* [WHAT THE TASK REQUIRES] The records below must be returned in full and unaltered.

(Beginning of DATA EXCERPTS)

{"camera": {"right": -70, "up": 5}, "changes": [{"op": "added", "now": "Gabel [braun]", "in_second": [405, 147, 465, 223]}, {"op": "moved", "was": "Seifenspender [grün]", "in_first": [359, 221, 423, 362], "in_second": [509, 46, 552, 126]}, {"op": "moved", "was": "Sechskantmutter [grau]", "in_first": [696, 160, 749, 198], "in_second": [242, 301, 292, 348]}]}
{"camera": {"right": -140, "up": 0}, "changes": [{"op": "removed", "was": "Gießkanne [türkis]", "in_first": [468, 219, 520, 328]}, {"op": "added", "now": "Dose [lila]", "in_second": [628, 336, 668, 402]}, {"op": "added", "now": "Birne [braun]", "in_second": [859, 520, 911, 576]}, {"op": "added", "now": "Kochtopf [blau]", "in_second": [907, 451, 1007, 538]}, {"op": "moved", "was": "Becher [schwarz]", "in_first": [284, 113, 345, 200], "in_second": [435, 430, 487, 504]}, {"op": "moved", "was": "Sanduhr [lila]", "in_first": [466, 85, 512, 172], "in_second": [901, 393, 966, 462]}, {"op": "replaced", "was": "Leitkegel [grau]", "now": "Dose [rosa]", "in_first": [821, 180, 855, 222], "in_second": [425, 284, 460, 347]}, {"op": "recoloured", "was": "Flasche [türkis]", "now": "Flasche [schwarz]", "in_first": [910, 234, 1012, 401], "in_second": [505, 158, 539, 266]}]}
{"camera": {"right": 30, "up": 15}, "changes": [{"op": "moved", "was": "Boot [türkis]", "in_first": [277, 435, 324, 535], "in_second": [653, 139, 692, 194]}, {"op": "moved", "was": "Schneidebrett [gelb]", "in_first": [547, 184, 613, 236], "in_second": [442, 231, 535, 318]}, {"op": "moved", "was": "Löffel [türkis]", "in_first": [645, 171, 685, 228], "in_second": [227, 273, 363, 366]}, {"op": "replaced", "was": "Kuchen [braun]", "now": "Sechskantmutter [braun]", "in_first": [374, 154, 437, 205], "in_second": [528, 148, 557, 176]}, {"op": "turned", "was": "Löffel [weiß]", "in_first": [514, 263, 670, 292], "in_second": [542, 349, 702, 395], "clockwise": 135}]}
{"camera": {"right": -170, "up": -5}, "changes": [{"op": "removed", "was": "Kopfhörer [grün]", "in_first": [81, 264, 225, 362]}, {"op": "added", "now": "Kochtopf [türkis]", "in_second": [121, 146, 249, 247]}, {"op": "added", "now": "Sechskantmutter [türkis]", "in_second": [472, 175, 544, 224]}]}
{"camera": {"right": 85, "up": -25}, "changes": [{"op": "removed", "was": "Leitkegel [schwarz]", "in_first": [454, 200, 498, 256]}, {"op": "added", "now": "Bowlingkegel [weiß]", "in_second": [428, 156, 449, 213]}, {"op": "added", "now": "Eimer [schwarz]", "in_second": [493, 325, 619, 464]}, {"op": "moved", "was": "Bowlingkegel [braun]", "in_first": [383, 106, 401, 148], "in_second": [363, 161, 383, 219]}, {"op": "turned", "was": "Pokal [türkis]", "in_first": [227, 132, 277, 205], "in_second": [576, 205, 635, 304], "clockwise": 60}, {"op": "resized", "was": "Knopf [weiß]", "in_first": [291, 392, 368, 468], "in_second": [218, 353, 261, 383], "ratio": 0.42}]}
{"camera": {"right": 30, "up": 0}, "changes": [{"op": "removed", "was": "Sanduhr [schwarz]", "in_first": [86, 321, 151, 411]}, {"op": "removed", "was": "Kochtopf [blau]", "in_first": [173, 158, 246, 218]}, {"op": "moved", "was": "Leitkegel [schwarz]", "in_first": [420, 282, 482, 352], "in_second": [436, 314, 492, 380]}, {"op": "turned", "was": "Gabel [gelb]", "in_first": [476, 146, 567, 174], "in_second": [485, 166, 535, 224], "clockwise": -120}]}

(End of DATA EXCERPTS)

* [WRITTEN RESPONSE]
{"camera": {"right": -70, "up": 5}, "changes": [{"op": "added", "now": "Gabel [braun]", "in_second": [405, 147, 465, 223]}, {"op": "moved", "was": "Seifenspender [grün]", "in_first": [359, 221, 423, 362], "in_second": [509, 46, 552, 126]}, {"op": "moved", "was": "Sechskantmutter [grau]", "in_first": [696, 160, 749, 198], "in_second": [242, 301, 292, 348]}]}
{"camera": {"right": -140, "up": 0}, "changes": [{"op": "removed", "was": "Gießkanne [türkis]", "in_first": [468, 219, 520, 328]}, {"op": "added", "now": "Dose [lila]", "in_second": [628, 336, 668, 402]}, {"op": "added", "now": "Birne [braun]", "in_second": [859, 520, 911, 576]}, {"op": "added", "now": "Kochtopf [blau]", "in_second": [907, 451, 1007, 538]}, {"op": "moved", "was": "Becher [schwarz]", "in_first": [284, 113, 345, 200], "in_second": [435, 430, 487, 504]}, {"op": "moved", "was": "Sanduhr [lila]", "in_first": [466, 85, 512, 172], "in_second": [901, 393, 966, 462]}, {"op": "replaced", "was": "Leitkegel [grau]", "now": "Dose [rosa]", "in_first": [821, 180, 855, 222], "in_second": [425, 284, 460, 347]}, {"op": "recoloured", "was": "Flasche [türkis]", "now": "Flasche [schwarz]", "in_first": [910, 234, 1012, 401], "in_second": [505, 158, 539, 266]}]}
{"camera": {"right": 30, "up": 15}, "changes": [{"op": "moved", "was": "Boot [türkis]", "in_first": [277, 435, 324, 535], "in_second": [653, 139, 692, 194]}, {"op": "moved", "was": "Schneidebrett [gelb]", "in_first": [547, 184, 613, 236], "in_second": [442, 231, 535, 318]}, {"op": "moved", "was": "Löffel [türkis]", "in_first": [645, 171, 685, 228], "in_second": [227, 273, 363, 366]}, {"op": "replaced", "was": "Kuchen [braun]", "now": "Sechskantmutter [braun]", "in_first": [374, 154, 437, 205], "in_second": [528, 148, 557, 176]}, {"op": "turned", "was": "Löffel [weiß]", "in_first": [514, 263, 670, 292], "in_second": [542, 349, 702, 395], "clockwise": 135}]}
{"camera": {"right": -170, "up": -5}, "changes": [{"op": "removed", "was": "Kopfhörer [grün]", "in_first": [81, 264, 225, 362]}, {"op": "added", "now": "Kochtopf [türkis]", "in_second": [121, 146, 249, 247]}, {"op": "added", "now": "Sechskantmutter [türkis]", "in_second": [472, 175, 544, 224]}]}
{"camera": {"right": 85, "up": -25}, "changes": [{"op": "removed", "was": "Leitkegel [schwarz]", "in_first": [454, 200, 498, 256]}, {"op": "added", "now": "Bowlingkegel [weiß]", "in_second": [428, 156, 449, 213]}, {"op": "added", "now": "Eimer [schwarz]", "in_second": [493, 325, 619, 464]}, {"op": "moved", "was": "Bowlingkegel [braun]", "in_first": [383, 106, 401, 148], "in_second": [363, 161, 383, 219]}, {"op": "turned", "was": "Pokal [türkis]", "in_first": [227, 132, 277, 205], "in_second": [576, 205, 635, 304], "clockwise": 60}, {"op": "resized", "was": "Knopf [weiß]", "in_first": [291, 392, 368, 468], "in_second": [218, 353, 261, 383], "ratio": 0.42}]}
{"camera": {"right": 30, "up": 0}, "changes": [{"op": "removed", "was": "Sanduhr [schwarz]", "in_first": [86, 321, 151, 411]}, {"op": "removed", "was": "Kochtopf [blau]", "in_first": [173, 158, 246, 218]}, {"op": "moved", "was": "Leitkegel [schwarz]", "in_first": [420, 282, 482, 352], "in_second": [436, 314, 492, 380]}, {"op": "turned", "was": "Gabel [gelb]", "in_first": [476, 146, 567, 174], "in_second": [485, 166, 535, 224], "clockwise": -120}]}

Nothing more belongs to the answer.